(Data items)
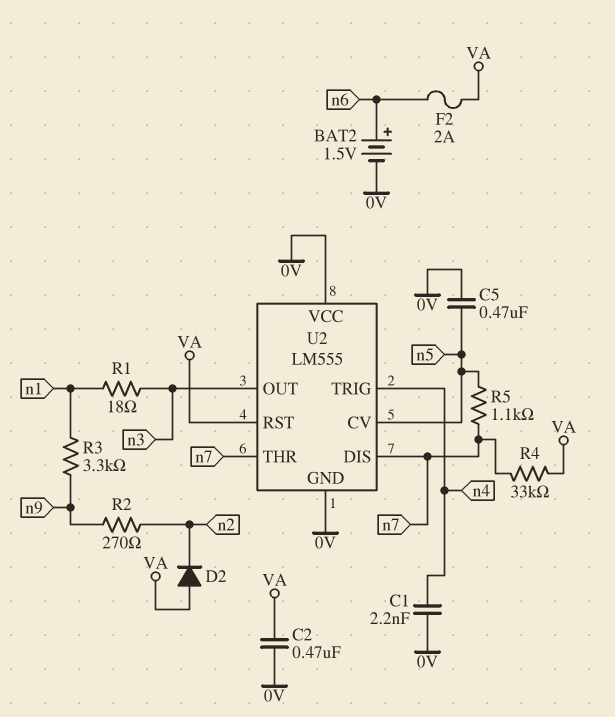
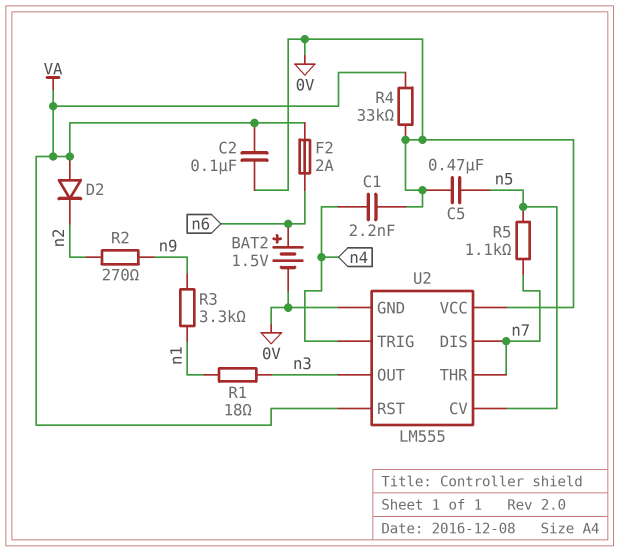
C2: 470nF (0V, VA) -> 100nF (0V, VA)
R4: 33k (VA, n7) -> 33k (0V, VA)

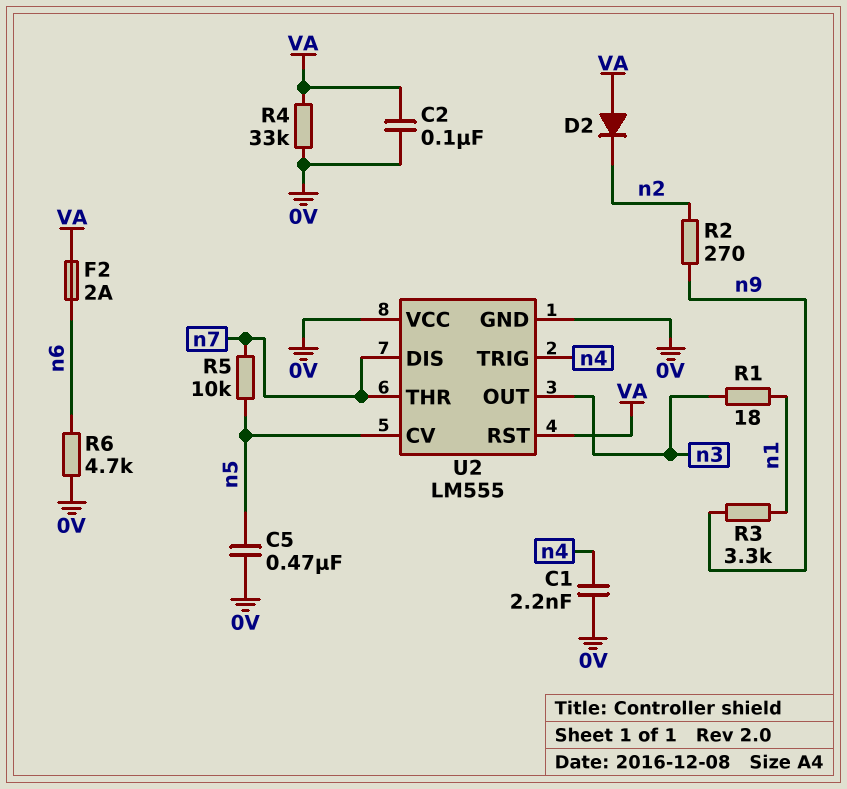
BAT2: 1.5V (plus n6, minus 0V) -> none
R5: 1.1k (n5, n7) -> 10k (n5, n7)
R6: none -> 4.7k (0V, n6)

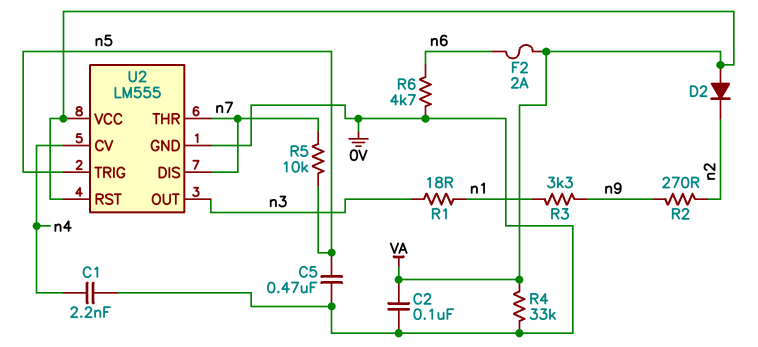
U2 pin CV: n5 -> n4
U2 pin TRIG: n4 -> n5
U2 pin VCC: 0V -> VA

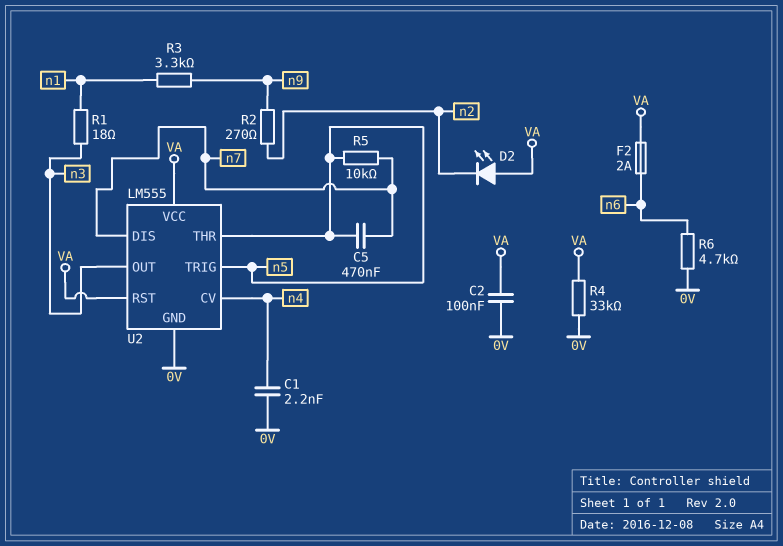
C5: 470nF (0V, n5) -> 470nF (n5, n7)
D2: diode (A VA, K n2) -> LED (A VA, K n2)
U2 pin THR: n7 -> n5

## Requirement
Would you set down every line of the data above exactly, skipping the pictures?

## Answer to this exercise
C2: 470nF (0V, VA) -> 100nF (0V, VA)
R4: 33k (VA, n7) -> 33k (0V, VA)

BAT2: 1.5V (plus n6, minus 0V) -> none
R5: 1.1k (n5, n7) -> 10k (n5, n7)
R6: none -> 4.7k (0V, n6)

U2 pin CV: n5 -> n4
U2 pin TRIG: n4 -> n5
U2 pin VCC: 0V -> VA

C5: 470nF (0V, n5) -> 470nF (n5, n7)
D2: diode (A VA, K n2) -> LED (A VA, K n2)
U2 pin THR: n7 -> n5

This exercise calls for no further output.